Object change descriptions
▶
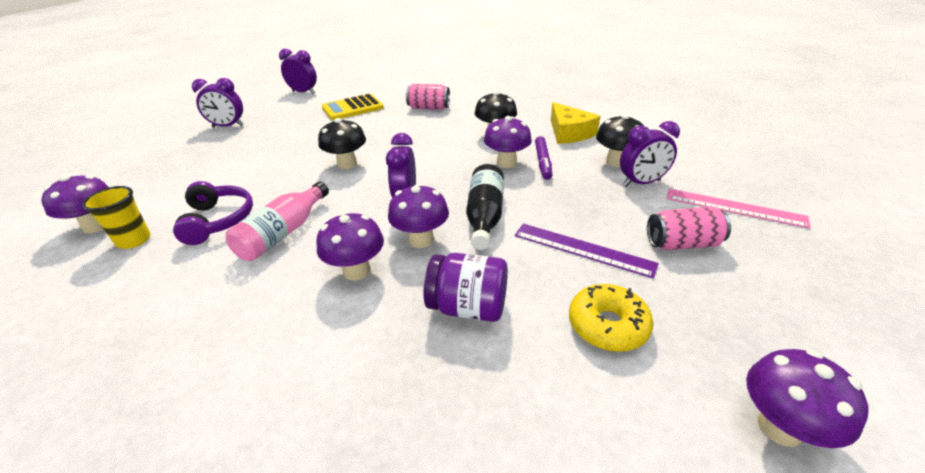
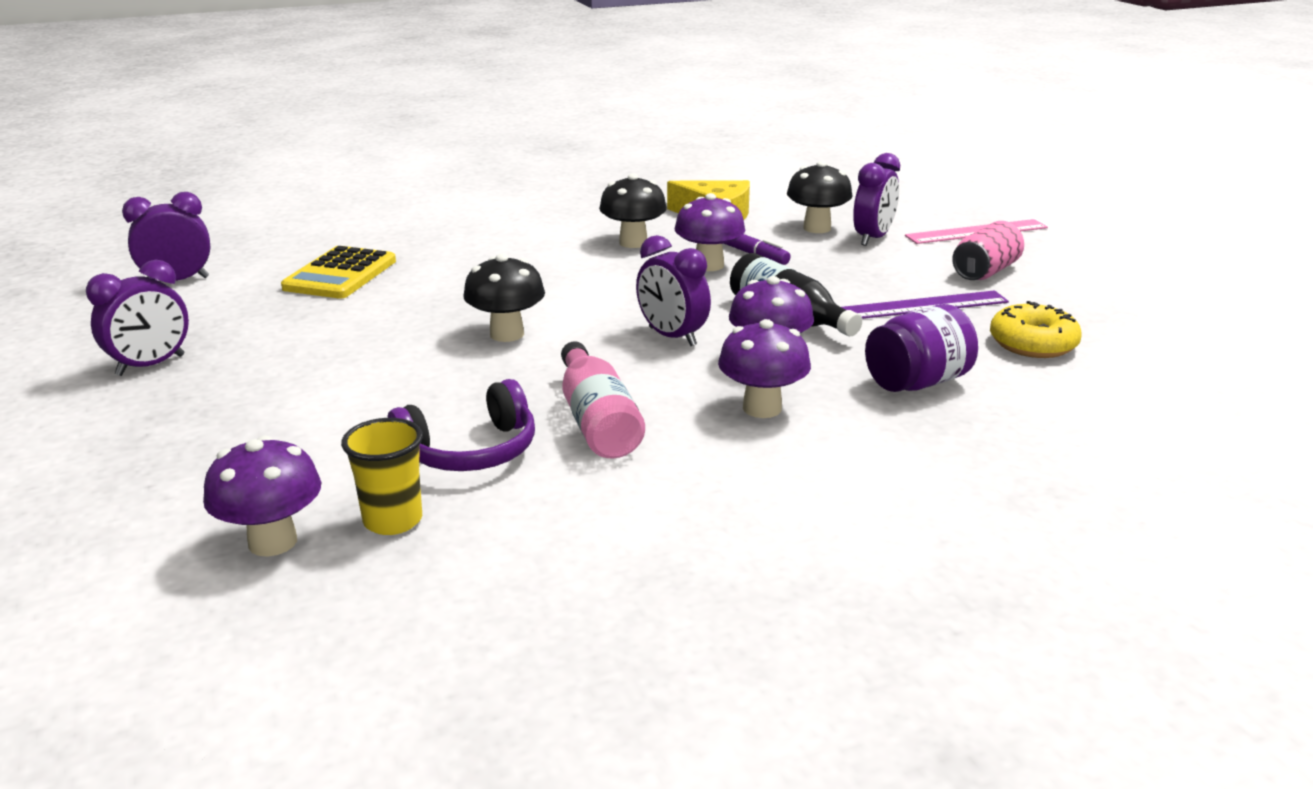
camera: 45 degrees left, 10 degrees down
purple headphones [173,181,253,245] -> purple headphones turned 120 degrees clockwise [387,379,535,471]
pink can [406,84,450,110] -> none
purple mushroom [746,349,868,448] -> none

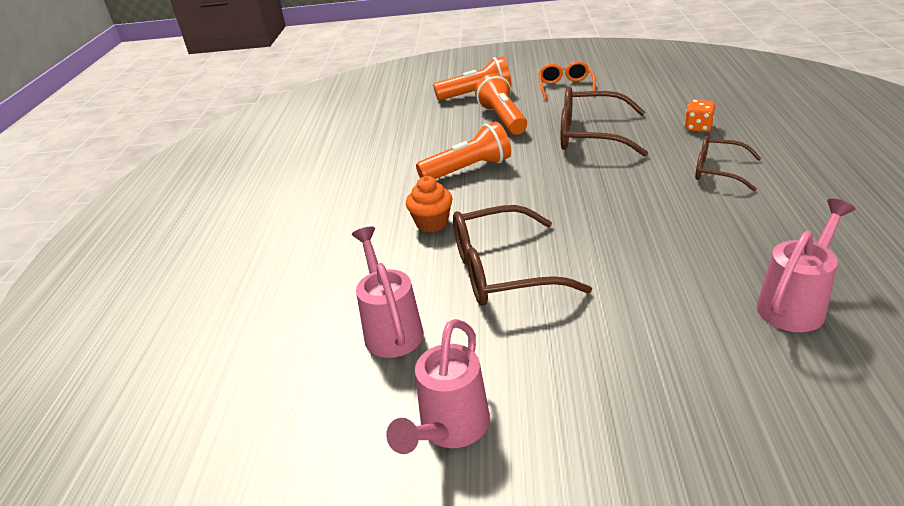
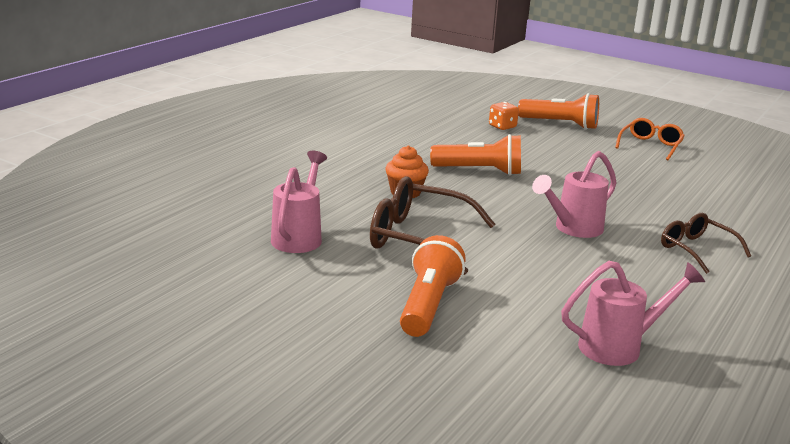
camera: 25 degrees right, 10 degrees down
pink watering can [386,319,490,454] -> pink watering can moved to [532,151,617,238]
orange flashlight [475,73,527,135] -> orange flashlight moved to [400,235,466,337]
brown glasses [561,87,648,157] -> none
orange dice [684,100,715,132] -> orange dice moved to [489,102,519,130]

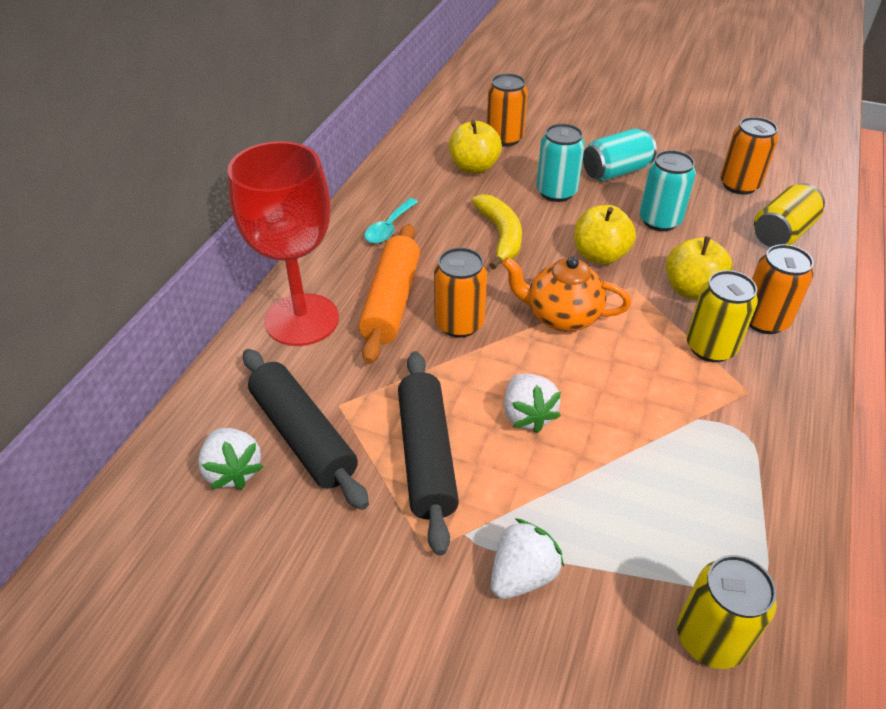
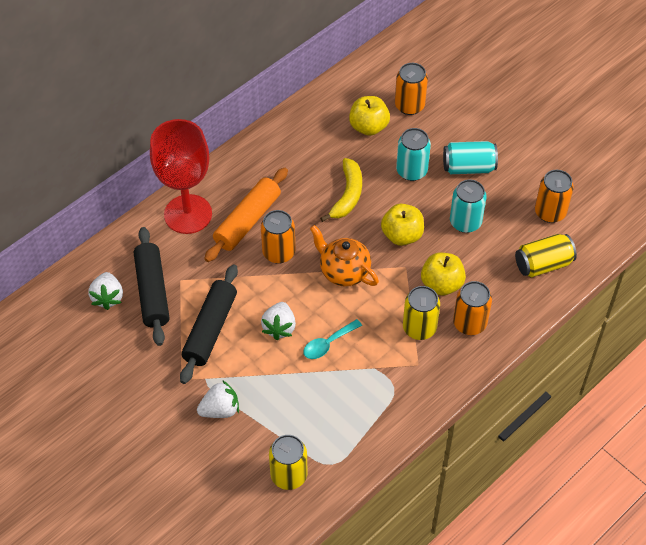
camera: 25 degrees right, 10 degrees up
turquoise spoon [364,198,418,244] -> turquoise spoon moved to [303,319,362,359]

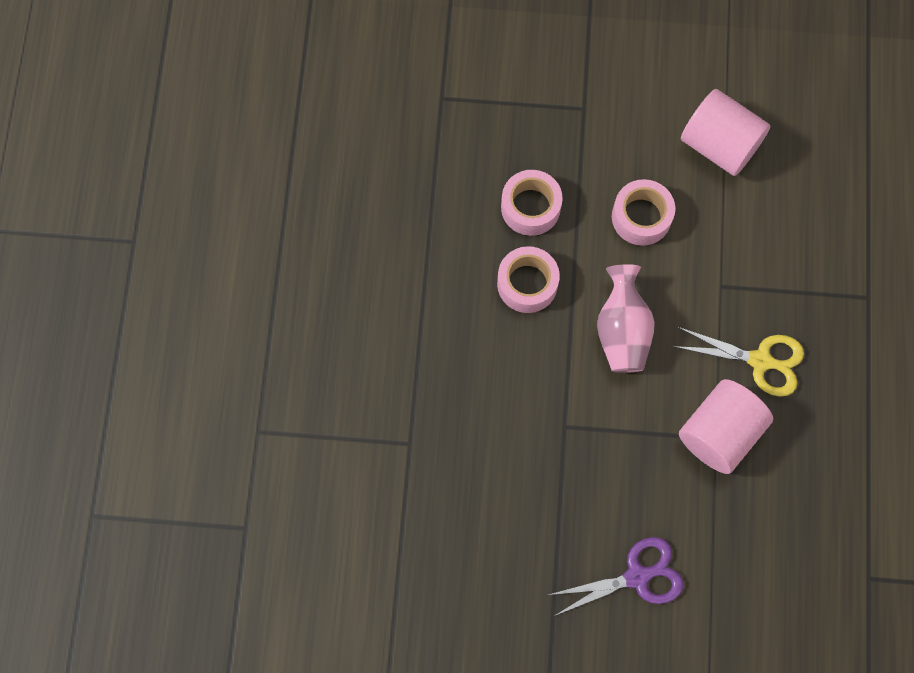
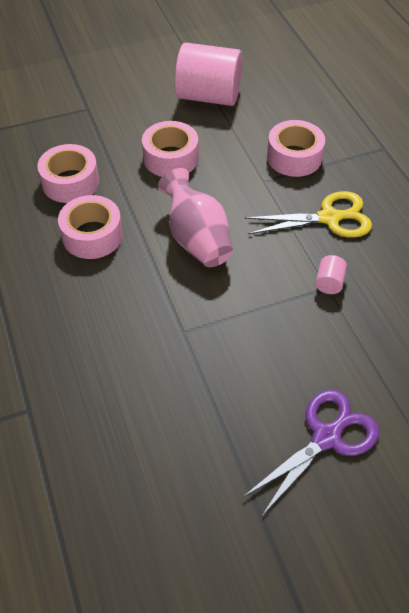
camera: 25 degrees left, 20 degrees down
pink cylinder [679,379,773,474] -> pink cylinder [315,255,347,294], size x0.41
none -> pink tape [267,120,325,177]

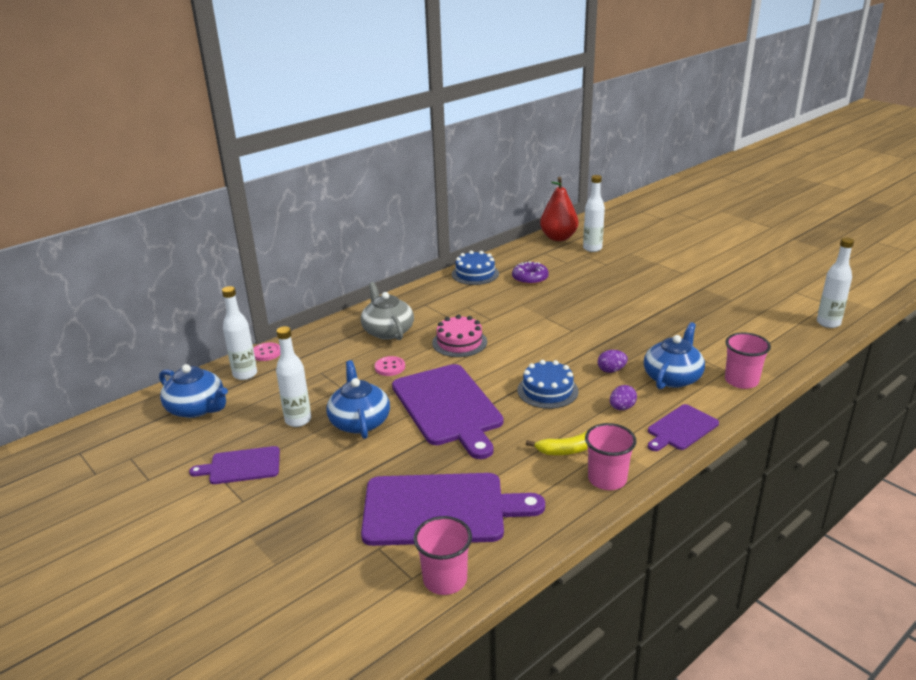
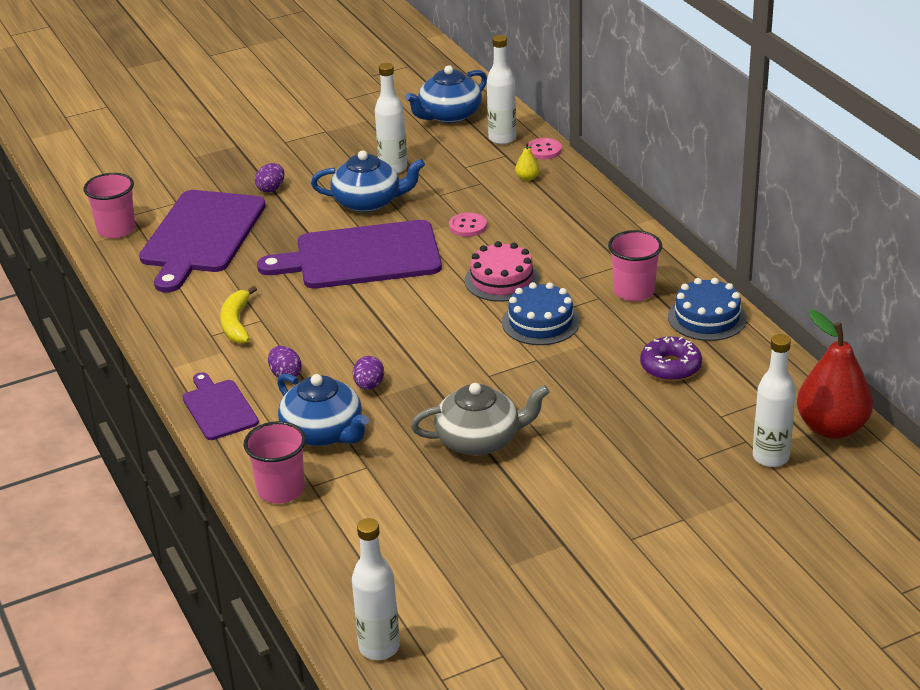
camera: 105 degrees right, 5 degrees up
purple cutting board [189,446,280,484] -> none
grey teapot [361,282,414,340] -> grey teapot moved to [411,383,550,456]
blue cake [517,360,579,409] -> blue cake moved to [502,282,580,345]
pink cup [585,423,637,490] -> pink cup moved to [608,230,662,301]
none -> purple egg [255,163,284,193]
none -> yellow pear [515,142,540,181]

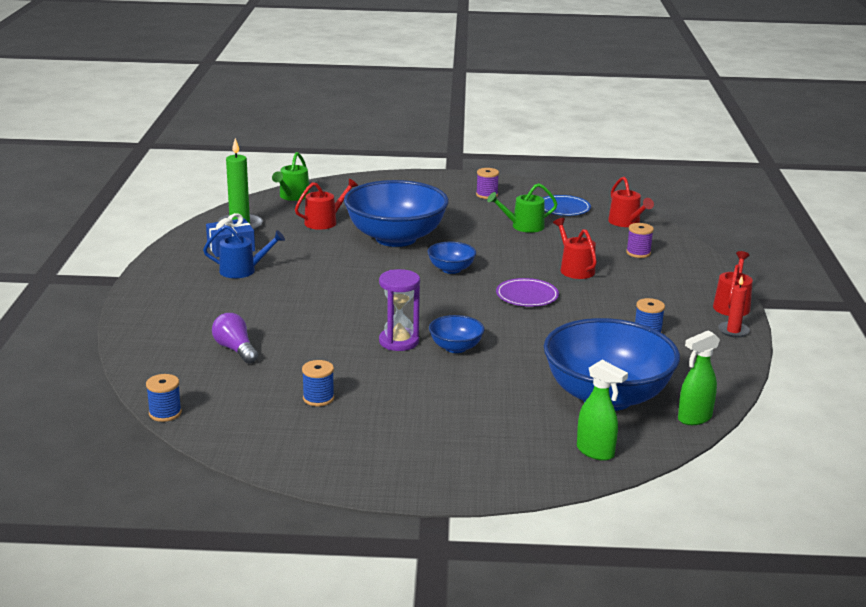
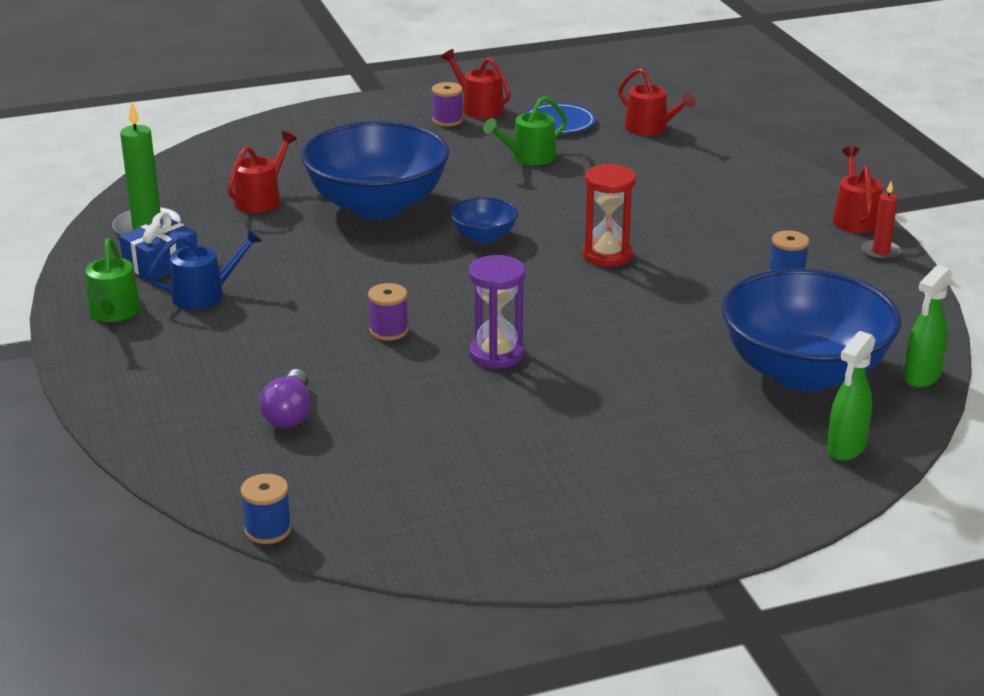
camera: 20 degrees left, 5 degrees up
purple light bulb [212,313,258,363] -> purple light bulb turned 120 degrees counterclockwise [259,369,311,428]
green watering can [272,152,310,201] -> green watering can moved to [85,238,141,322]
blue spool [302,360,334,406] -> none
blue bowl [429,315,484,353] -> none
purple plate [496,278,559,307] -> red hourglass [582,164,636,267]
red watering can [553,218,597,279] -> red watering can moved to [441,49,511,118]
green spray bottle [577,360,628,461] -> green spray bottle turned 105 degrees clockwise [827,331,875,461]
purple spool [626,223,654,258] -> purple spool moved to [368,283,409,341]

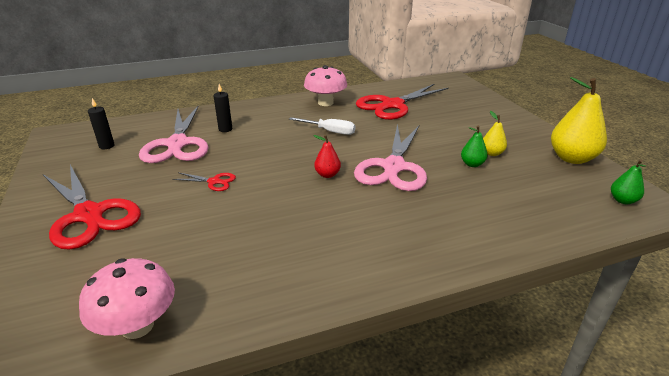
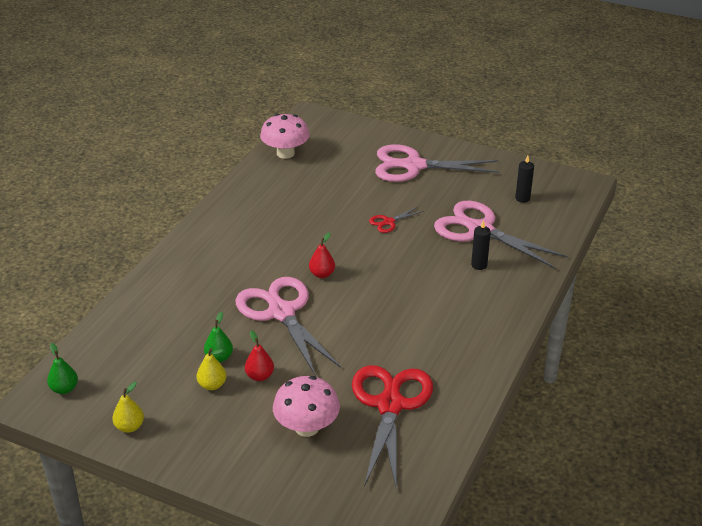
camera: 135 degrees right, 5 degrees up
red scissors [43,165,141,250] -> pink scissors [375,144,499,182]
white screwdriver [289,117,355,135] -> none
pink mushroom [304,65,347,106] -> pink mushroom moved to [273,376,340,437]
yellow pear [551,77,607,164] -> yellow pear [112,382,144,433], size x0.50
none -> red pear [245,330,274,381]

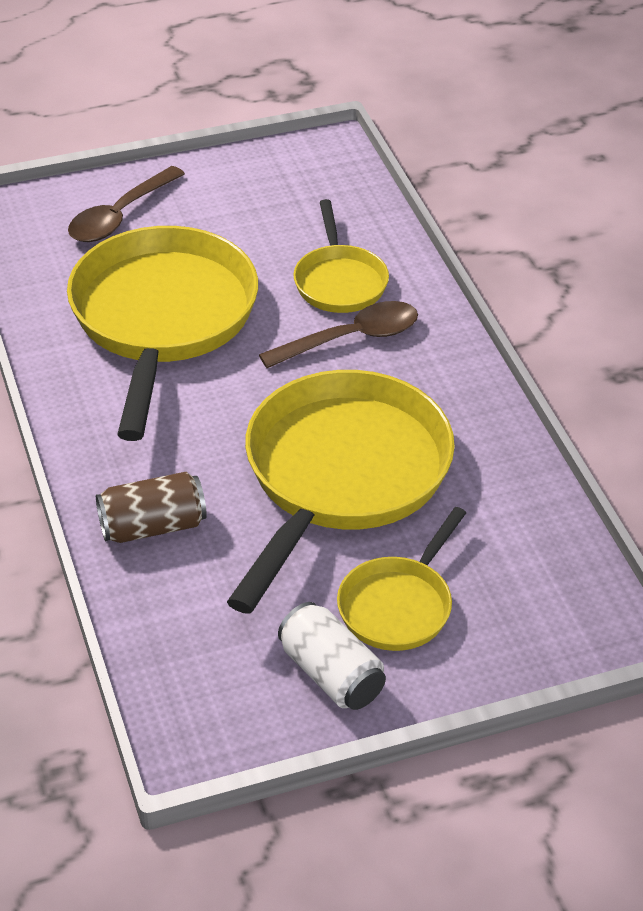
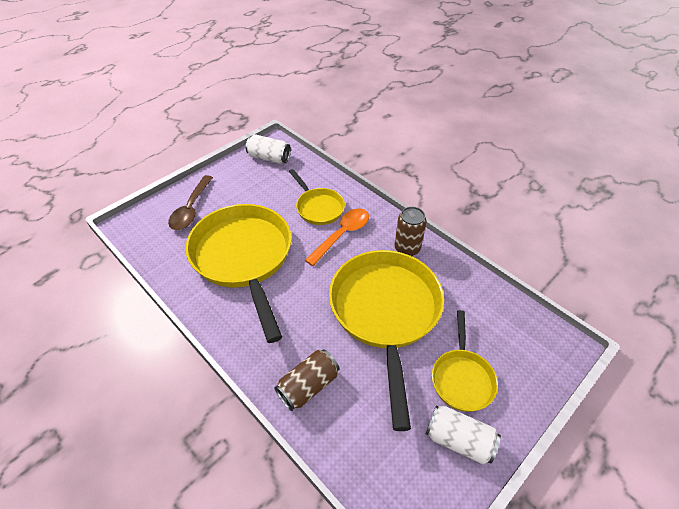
camera: 25 degrees left, 5 degrees up
brown spoon [259,301,418,368] -> orange spoon [305,208,369,266]
none -> white can [246,134,291,164]
none -> brown can [394,207,427,256]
◀
> Exercise description: Give the lines again word for word, from the start of the records to the line holding "pink cylinder [679,379,773,474]", both included, and leave out any picture.

> Solution to the problem:
camera: 45 degrees left, 10 degrees down
purple headphones [173,181,253,245] -> purple headphones turned 120 degrees clockwise [387,379,535,471]
pink can [406,84,450,110] -> none
purple mushroom [746,349,868,448] -> none

camera: 25 degrees right, 10 degrees down
pink watering can [386,319,490,454] -> pink watering can moved to [532,151,617,238]
orange flashlight [475,73,527,135] -> orange flashlight moved to [400,235,466,337]
brown glasses [561,87,648,157] -> none
orange dice [684,100,715,132] -> orange dice moved to [489,102,519,130]

camera: 25 degrees right, 10 degrees up
turquoise spoon [364,198,418,244] -> turquoise spoon moved to [303,319,362,359]

camera: 25 degrees left, 20 degrees down
pink cylinder [679,379,773,474] -> pink cylinder [315,255,347,294], size x0.41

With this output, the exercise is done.